Select and copy each line below that contains the string "kern". Matching is case-sensitive.
___ Recorded information ___
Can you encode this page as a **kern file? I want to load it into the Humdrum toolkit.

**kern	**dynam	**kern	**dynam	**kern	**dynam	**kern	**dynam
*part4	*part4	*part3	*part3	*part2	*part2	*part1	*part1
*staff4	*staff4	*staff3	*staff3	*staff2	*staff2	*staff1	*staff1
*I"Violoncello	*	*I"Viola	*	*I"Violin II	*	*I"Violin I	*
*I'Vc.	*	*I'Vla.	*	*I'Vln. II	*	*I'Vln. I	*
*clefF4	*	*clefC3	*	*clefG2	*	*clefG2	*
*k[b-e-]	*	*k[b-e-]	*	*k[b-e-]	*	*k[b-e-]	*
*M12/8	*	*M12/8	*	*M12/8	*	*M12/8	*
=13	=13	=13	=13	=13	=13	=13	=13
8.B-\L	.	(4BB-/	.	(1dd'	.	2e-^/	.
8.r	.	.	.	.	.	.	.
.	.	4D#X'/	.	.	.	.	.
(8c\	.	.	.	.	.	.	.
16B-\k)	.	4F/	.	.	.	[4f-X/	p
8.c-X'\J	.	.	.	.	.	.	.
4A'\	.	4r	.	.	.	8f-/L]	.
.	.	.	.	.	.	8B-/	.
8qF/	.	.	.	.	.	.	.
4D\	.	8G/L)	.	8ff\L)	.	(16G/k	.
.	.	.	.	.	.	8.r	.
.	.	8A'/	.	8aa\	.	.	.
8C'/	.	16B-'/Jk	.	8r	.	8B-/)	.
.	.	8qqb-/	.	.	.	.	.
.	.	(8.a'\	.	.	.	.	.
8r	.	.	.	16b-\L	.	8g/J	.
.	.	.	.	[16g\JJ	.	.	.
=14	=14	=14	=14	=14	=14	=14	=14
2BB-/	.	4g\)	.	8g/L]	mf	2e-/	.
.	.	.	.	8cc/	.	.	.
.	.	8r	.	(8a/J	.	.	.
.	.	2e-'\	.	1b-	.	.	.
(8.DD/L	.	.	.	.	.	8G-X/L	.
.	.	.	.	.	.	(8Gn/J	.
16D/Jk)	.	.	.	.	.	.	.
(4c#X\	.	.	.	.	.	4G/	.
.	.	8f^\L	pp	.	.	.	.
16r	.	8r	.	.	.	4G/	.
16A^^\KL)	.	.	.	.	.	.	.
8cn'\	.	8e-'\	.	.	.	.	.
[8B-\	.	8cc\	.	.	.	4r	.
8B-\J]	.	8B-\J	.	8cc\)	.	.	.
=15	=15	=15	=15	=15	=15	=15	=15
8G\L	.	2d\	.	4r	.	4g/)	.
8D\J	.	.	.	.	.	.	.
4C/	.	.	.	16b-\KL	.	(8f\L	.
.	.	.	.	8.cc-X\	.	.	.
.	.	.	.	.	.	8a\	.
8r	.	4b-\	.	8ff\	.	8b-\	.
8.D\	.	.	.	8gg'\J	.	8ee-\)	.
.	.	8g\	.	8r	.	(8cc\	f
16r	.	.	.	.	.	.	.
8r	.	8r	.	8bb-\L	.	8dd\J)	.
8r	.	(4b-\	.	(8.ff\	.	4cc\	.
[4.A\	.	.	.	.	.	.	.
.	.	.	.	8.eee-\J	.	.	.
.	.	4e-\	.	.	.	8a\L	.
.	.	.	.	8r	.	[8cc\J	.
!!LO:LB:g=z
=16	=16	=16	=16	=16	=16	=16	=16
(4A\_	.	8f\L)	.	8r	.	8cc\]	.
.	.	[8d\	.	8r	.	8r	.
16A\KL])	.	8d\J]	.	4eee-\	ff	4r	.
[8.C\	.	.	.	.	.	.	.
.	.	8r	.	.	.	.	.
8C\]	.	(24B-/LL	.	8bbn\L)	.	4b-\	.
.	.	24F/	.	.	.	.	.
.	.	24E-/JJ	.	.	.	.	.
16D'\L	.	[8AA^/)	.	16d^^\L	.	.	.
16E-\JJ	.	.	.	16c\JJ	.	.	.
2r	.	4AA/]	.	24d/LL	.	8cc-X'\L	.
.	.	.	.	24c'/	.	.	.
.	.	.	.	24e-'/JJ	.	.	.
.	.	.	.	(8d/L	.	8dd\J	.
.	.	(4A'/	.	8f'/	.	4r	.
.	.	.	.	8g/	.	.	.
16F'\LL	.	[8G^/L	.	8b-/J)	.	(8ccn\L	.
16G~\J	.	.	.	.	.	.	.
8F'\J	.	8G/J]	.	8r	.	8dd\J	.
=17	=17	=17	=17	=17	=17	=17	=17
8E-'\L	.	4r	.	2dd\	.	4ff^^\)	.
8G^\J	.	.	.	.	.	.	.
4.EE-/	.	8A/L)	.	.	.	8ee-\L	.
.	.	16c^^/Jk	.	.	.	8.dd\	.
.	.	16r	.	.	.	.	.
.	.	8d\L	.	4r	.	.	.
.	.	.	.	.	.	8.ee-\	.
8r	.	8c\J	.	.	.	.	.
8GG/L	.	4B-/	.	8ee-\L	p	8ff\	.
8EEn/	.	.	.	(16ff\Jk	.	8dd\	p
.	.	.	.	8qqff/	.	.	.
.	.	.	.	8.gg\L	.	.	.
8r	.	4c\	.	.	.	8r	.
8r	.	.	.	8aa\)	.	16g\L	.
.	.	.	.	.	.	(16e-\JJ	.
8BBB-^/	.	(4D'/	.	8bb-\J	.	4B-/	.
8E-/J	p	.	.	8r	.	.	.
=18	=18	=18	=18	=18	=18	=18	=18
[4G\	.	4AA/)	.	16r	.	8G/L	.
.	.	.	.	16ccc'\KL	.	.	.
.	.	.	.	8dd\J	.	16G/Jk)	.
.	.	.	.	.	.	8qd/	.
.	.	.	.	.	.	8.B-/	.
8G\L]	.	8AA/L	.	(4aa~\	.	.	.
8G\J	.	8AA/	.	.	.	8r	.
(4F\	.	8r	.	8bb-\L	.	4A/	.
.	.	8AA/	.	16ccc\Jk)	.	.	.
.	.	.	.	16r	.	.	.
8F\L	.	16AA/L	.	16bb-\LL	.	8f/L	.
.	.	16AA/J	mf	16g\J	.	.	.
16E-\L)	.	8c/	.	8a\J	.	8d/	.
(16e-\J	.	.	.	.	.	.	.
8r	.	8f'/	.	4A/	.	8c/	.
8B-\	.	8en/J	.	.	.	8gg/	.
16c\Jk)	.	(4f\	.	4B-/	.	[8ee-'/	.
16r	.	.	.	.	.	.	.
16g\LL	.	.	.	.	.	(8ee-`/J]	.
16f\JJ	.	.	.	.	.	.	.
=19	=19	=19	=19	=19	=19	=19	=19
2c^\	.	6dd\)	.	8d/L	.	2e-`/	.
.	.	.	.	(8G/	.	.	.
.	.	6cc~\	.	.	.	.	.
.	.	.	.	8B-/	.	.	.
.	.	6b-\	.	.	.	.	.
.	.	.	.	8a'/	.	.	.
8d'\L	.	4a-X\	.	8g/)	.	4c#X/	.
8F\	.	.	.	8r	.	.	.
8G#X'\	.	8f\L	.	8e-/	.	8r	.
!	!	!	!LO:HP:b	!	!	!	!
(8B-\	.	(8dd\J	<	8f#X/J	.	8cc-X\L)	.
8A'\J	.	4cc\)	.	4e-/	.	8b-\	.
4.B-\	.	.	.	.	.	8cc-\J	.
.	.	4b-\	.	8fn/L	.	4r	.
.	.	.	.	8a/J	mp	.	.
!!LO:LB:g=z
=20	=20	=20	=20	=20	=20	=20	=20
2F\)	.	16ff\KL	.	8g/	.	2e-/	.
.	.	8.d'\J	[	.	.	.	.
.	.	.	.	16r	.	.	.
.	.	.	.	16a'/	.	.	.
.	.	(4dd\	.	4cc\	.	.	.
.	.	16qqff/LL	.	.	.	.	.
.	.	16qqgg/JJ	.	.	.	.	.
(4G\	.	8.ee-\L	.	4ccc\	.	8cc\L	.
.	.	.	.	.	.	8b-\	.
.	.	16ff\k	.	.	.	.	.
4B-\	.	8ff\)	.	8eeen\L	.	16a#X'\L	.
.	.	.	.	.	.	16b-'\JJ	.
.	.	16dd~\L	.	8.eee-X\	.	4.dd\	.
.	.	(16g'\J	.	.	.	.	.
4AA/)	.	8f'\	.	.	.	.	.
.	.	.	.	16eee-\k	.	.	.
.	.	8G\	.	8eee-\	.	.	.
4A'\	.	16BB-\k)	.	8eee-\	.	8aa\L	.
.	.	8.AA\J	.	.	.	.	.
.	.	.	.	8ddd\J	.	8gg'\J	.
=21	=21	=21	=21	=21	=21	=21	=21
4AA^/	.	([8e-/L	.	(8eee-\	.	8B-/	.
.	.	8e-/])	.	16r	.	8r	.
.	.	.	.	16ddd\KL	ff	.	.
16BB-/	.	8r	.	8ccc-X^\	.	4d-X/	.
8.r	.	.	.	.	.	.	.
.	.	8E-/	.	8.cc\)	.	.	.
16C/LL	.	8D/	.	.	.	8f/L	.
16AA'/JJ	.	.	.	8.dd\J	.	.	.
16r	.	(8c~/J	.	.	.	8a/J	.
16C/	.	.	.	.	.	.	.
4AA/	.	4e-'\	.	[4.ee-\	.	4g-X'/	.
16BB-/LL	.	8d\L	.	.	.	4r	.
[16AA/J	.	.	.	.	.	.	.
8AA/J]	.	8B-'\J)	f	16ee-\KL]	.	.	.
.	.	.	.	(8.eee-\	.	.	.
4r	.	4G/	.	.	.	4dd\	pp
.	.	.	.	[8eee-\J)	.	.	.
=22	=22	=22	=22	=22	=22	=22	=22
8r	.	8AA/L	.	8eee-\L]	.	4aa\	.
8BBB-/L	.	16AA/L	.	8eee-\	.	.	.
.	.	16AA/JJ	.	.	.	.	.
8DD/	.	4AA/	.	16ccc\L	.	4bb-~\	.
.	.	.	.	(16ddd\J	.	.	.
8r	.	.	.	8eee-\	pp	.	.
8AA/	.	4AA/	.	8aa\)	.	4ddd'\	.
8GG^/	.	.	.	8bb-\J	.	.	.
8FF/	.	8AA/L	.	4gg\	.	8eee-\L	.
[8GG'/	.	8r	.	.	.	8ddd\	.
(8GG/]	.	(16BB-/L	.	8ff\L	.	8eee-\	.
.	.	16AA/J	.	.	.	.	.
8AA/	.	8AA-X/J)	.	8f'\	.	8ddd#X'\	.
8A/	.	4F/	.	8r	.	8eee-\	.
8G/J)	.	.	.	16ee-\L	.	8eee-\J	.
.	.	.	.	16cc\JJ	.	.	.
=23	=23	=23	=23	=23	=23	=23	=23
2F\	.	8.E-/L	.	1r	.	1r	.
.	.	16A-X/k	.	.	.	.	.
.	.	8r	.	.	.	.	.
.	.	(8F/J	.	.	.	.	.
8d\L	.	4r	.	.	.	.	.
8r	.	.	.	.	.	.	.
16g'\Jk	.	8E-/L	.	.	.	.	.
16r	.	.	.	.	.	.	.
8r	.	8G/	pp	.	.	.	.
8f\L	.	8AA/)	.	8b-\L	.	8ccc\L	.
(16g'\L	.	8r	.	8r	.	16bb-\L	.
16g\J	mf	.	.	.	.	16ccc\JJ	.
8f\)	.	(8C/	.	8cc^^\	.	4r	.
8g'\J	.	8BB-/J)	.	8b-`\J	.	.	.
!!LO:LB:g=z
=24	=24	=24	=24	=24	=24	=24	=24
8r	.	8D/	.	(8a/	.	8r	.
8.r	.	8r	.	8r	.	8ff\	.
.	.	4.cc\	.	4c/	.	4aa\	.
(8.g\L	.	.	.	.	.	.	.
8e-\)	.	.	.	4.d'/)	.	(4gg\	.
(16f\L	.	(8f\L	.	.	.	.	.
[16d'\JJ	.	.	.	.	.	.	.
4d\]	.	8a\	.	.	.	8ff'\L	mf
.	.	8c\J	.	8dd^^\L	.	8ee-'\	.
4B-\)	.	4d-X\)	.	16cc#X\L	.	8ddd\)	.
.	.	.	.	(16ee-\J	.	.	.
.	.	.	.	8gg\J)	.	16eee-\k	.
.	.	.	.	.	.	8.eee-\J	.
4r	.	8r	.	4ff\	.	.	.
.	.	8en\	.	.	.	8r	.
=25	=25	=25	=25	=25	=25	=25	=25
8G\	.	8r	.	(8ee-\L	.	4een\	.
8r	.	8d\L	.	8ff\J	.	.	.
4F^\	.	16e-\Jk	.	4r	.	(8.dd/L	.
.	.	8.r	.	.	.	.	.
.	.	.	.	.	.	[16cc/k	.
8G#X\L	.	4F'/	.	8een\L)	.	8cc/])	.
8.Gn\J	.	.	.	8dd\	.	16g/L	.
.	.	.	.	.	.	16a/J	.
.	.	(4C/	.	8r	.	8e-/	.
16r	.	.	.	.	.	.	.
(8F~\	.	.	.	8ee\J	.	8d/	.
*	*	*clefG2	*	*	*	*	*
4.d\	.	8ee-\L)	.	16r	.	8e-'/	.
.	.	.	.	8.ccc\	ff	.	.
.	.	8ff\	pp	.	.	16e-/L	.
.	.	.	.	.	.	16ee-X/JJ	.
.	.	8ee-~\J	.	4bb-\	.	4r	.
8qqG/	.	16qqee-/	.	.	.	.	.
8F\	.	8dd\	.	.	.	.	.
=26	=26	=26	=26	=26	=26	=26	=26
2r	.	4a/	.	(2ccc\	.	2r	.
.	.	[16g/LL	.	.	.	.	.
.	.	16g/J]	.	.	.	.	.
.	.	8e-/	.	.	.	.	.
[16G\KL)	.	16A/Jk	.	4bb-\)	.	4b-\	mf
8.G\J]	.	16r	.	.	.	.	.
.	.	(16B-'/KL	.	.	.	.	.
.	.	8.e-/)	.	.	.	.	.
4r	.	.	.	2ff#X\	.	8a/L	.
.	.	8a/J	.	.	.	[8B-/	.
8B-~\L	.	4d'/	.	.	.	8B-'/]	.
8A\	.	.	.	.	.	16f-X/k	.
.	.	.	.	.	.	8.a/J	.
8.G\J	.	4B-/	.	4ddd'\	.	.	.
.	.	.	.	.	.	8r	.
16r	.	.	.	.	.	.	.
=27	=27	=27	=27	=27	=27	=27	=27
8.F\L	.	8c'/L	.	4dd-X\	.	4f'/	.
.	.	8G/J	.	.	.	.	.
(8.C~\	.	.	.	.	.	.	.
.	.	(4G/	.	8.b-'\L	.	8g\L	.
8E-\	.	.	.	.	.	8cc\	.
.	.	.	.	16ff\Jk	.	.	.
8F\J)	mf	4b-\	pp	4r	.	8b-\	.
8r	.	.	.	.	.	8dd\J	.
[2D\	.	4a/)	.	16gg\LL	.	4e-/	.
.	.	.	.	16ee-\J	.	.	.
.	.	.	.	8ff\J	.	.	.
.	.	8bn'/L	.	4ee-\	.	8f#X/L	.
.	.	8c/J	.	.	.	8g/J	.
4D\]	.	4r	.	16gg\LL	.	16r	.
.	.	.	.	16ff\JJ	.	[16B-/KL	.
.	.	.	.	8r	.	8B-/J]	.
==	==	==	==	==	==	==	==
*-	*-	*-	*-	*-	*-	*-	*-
___
Answer to the exercise
Can you encode this page as a **kern file? I want to load it into the Humdrum toolkit.
**kern	**dynam	**kern	**dynam	**kern	**dynam	**kern	**dynam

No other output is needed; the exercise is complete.